**Description of the task:**
Below are the entries. Print only the lines starting at the one with "FAN pin SIG: GP16 -> GP10" and ending at the one with "SONAR pin TRIG: GP18 -> GP22", exactly, with no pictures.
---*---
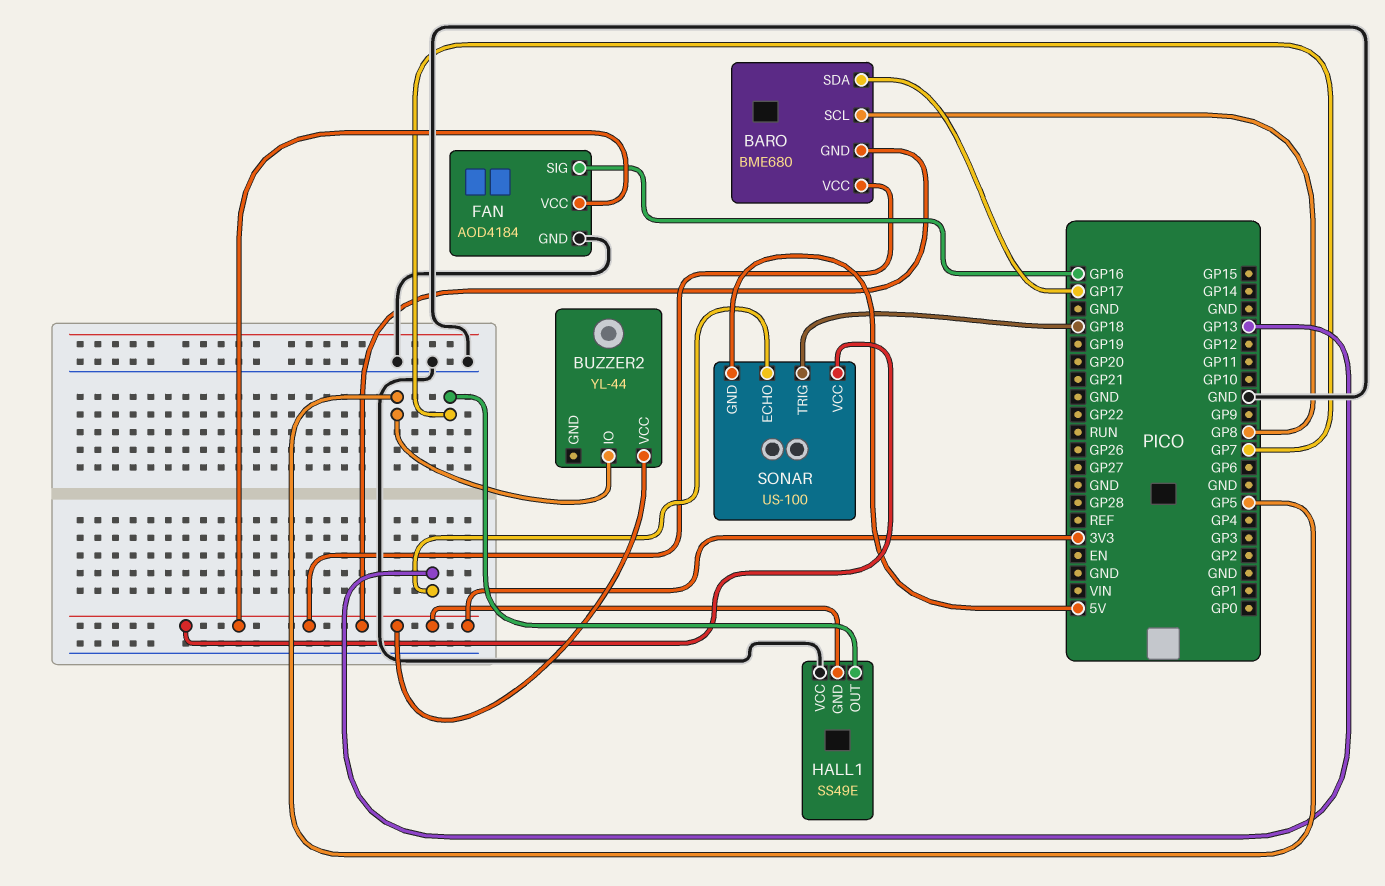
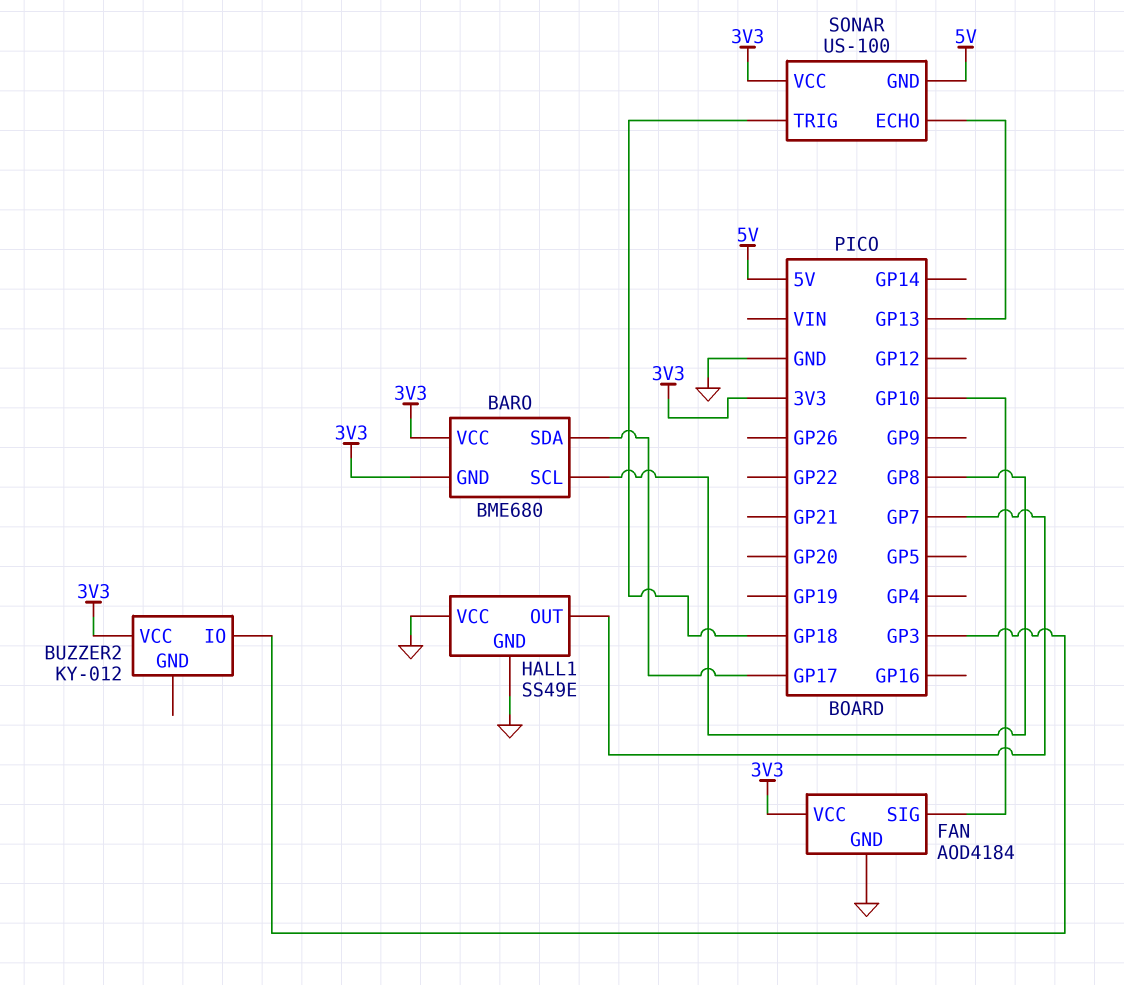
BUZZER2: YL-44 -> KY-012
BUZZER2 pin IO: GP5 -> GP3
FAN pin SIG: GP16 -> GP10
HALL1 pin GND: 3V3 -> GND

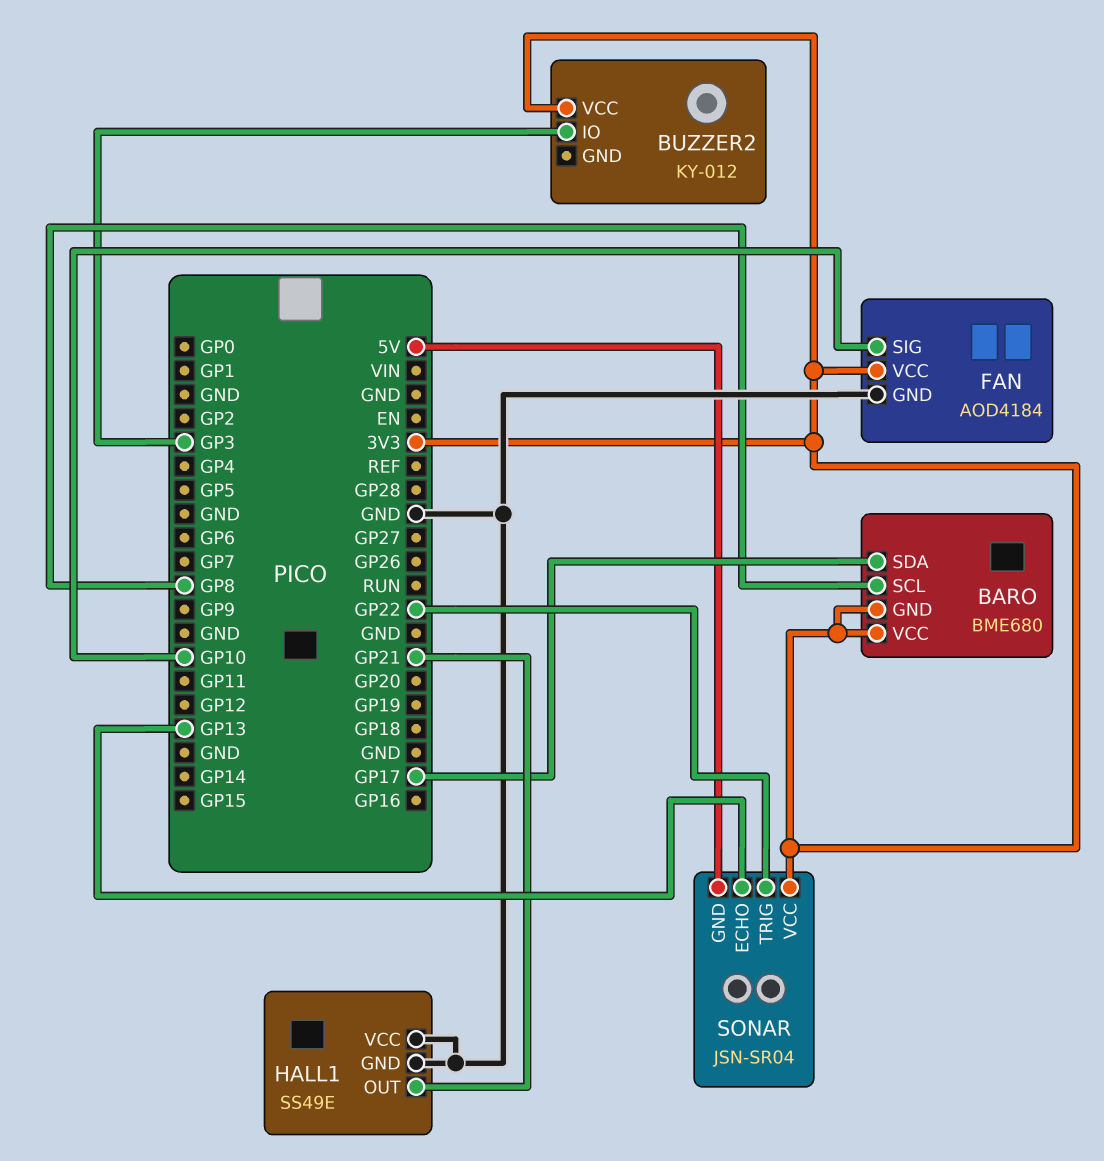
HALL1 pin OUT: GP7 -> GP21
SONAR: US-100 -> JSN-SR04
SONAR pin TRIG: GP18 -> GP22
---*---
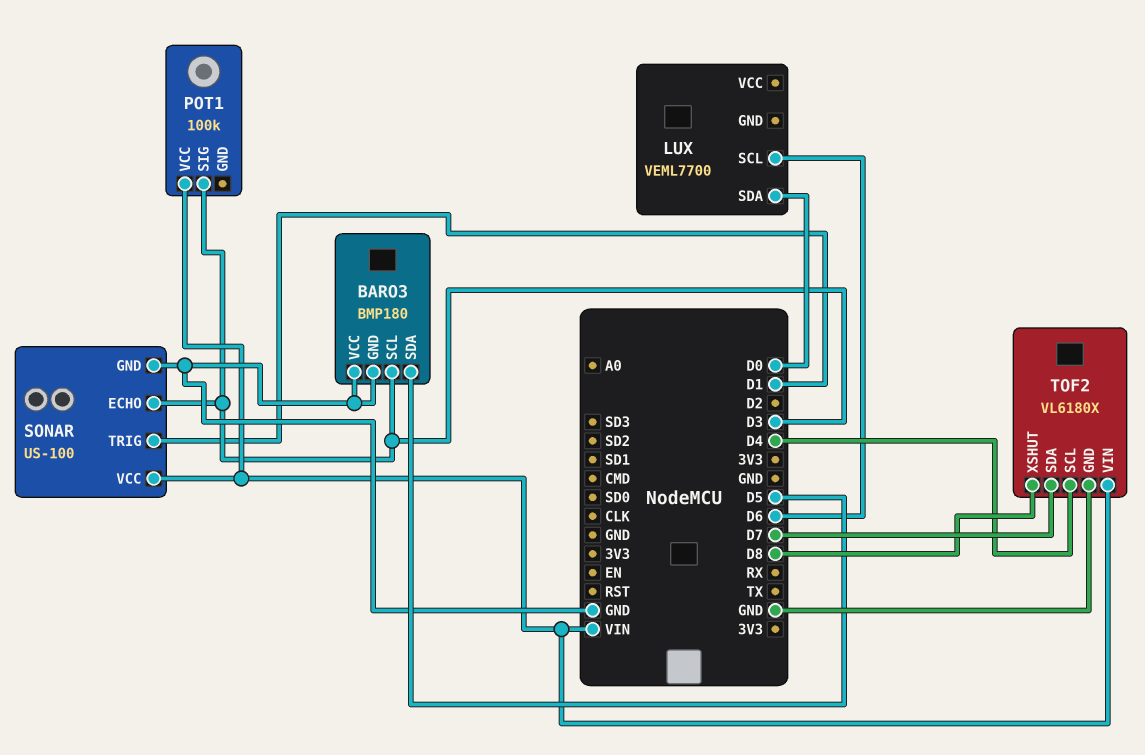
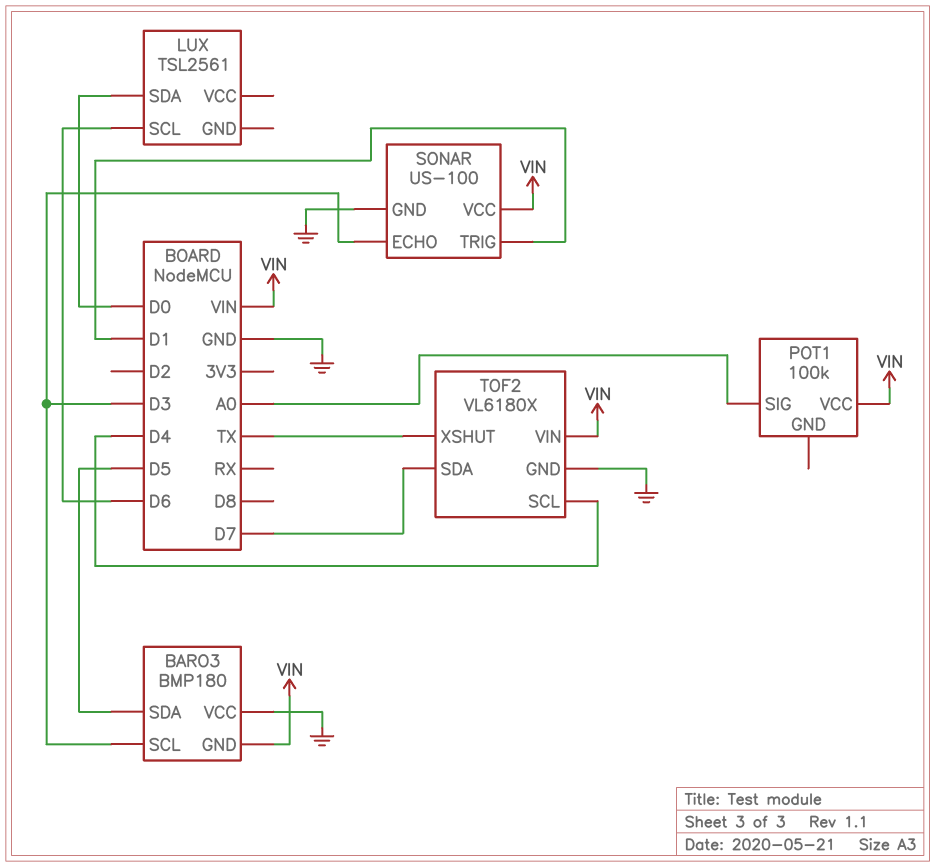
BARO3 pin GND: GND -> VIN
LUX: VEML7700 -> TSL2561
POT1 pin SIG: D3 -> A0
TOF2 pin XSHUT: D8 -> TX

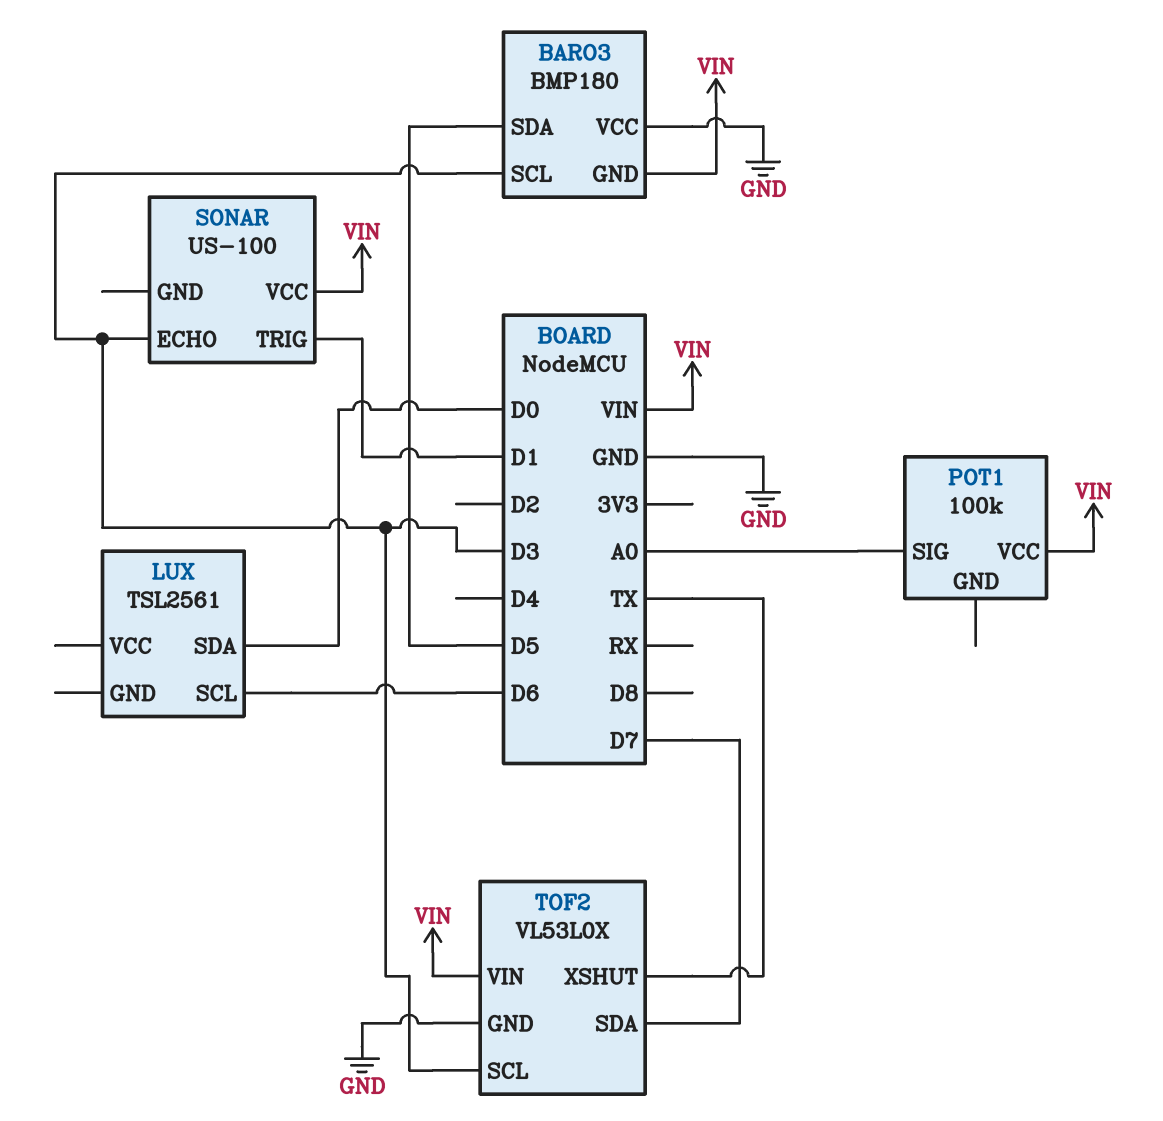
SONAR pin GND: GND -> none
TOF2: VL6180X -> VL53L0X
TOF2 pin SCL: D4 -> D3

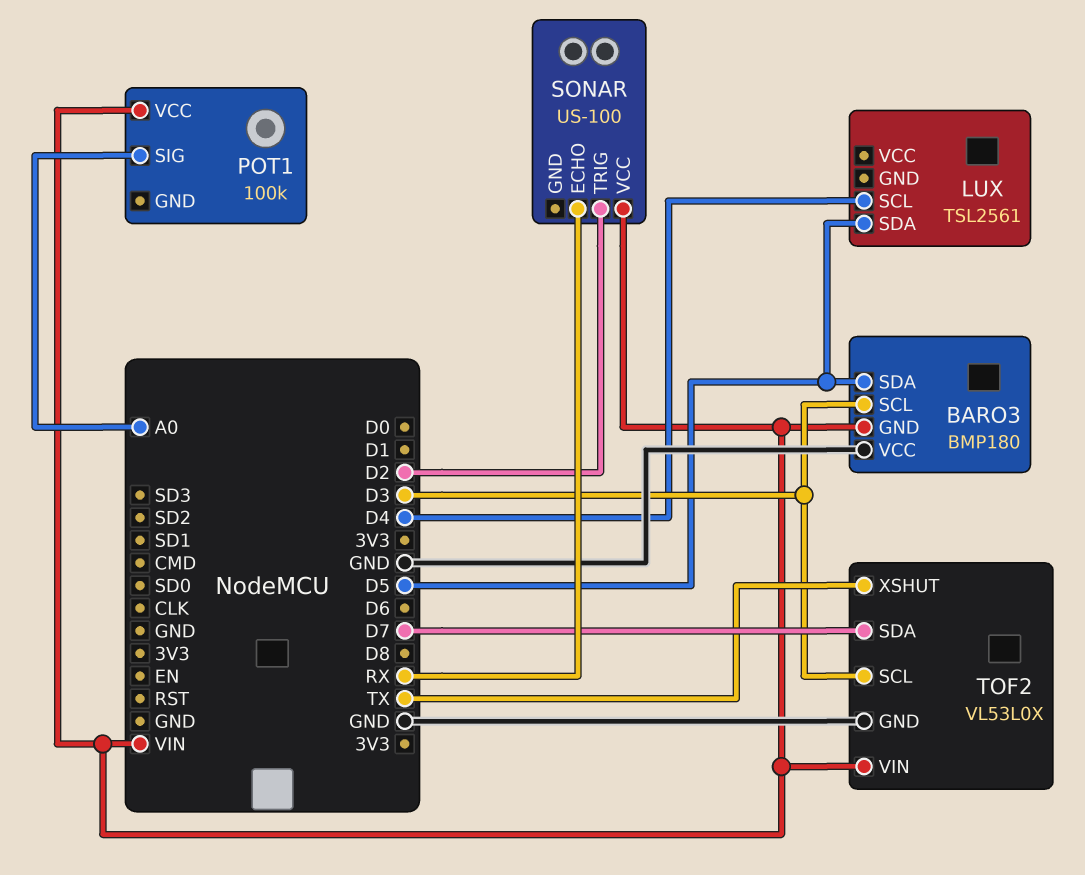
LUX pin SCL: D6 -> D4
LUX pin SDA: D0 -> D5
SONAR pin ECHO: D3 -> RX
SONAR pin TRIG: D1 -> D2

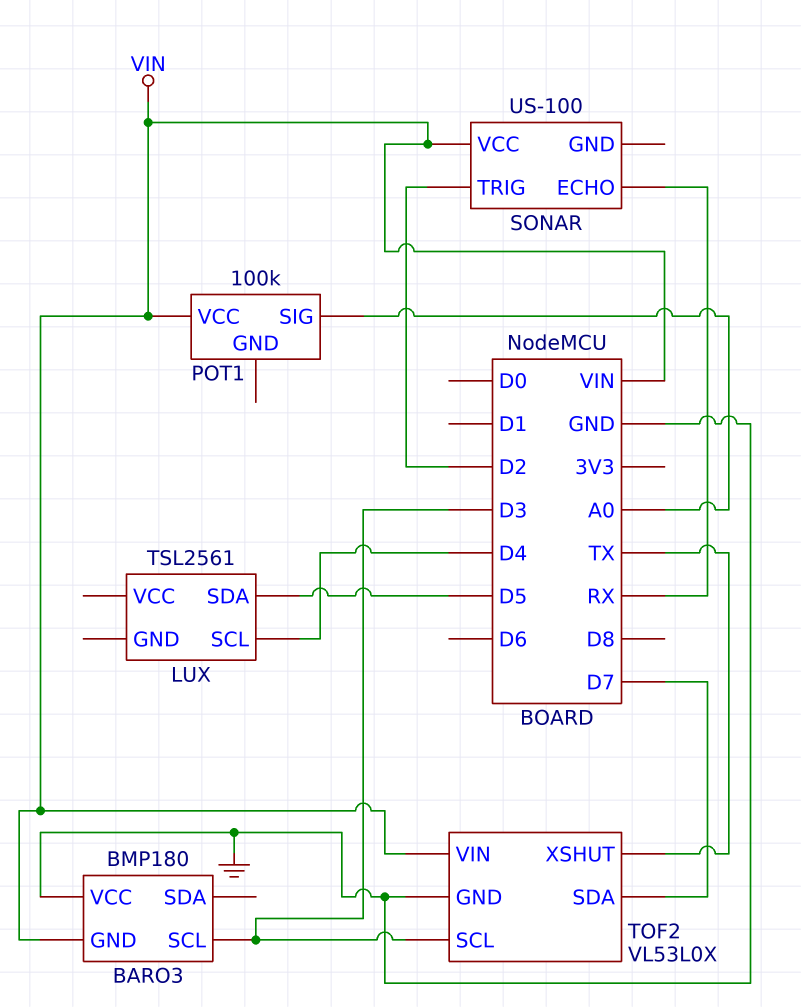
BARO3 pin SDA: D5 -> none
---*---
**Answer below:**
FAN pin SIG: GP16 -> GP10
HALL1 pin GND: 3V3 -> GND

HALL1 pin OUT: GP7 -> GP21
SONAR: US-100 -> JSN-SR04
SONAR pin TRIG: GP18 -> GP22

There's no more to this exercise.